PROVIDED MATERIAL:

--

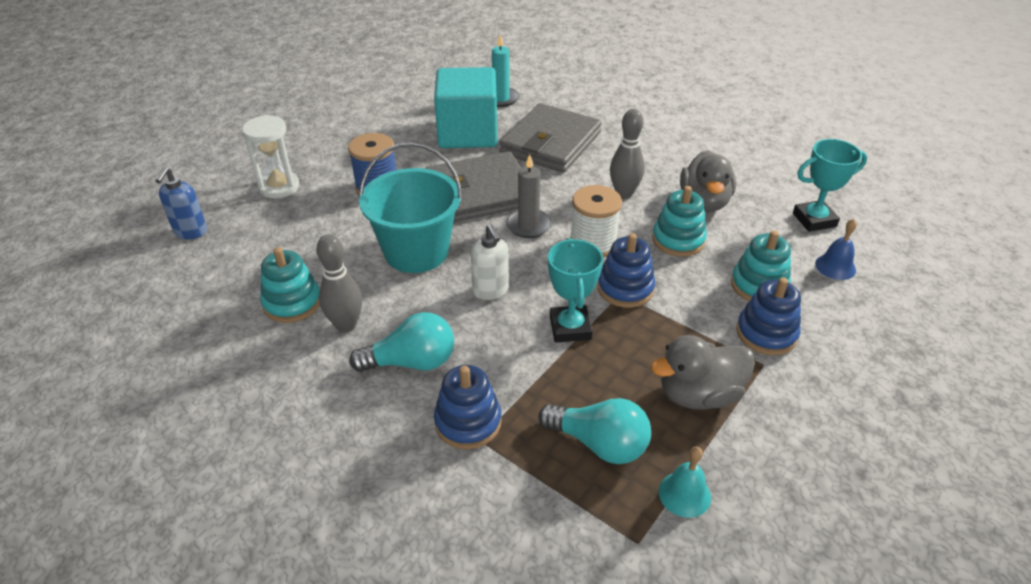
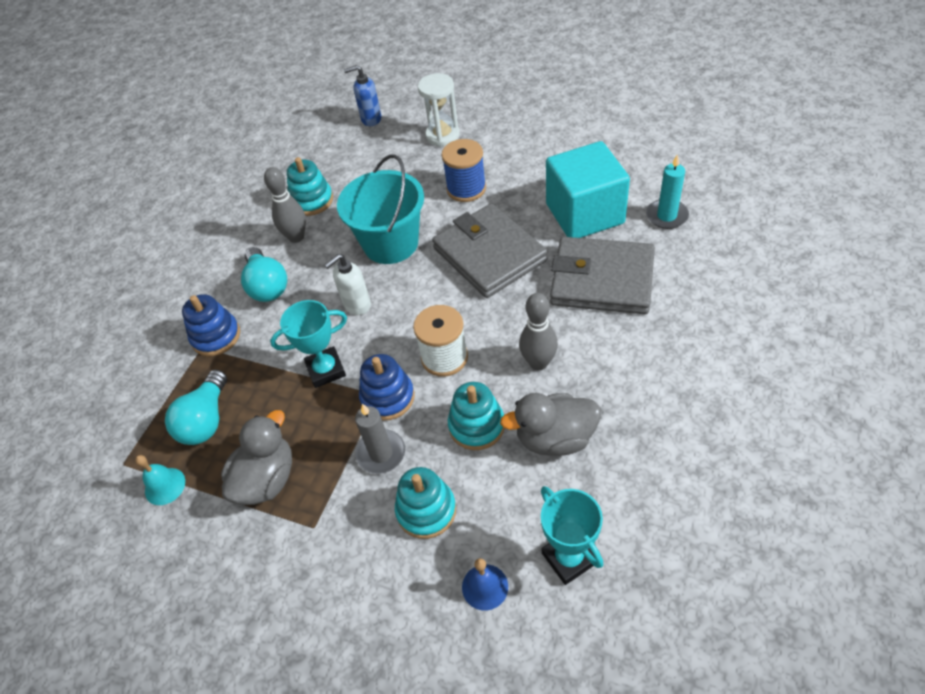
camera: 80 degrees right, 10 degrees up
(528, 225) = (453, 303): grey candle -> grey candle (381, 453)
(699, 395) = (266, 479): grey duck -> grey duck turned 60 degrees clockwise
(766, 333) = (356, 525): blue stacking toy -> none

--

TASK STATEMENT: Having found the line with "(528, 225) = (453, 303): grey" in the listing above, transcribe it and every line after it to the end, exactly, with no additions.

RESULT OF THE EXERCISE:
(528, 225) = (453, 303): grey candle -> grey candle (381, 453)
(699, 395) = (266, 479): grey duck -> grey duck turned 60 degrees clockwise
(766, 333) = (356, 525): blue stacking toy -> none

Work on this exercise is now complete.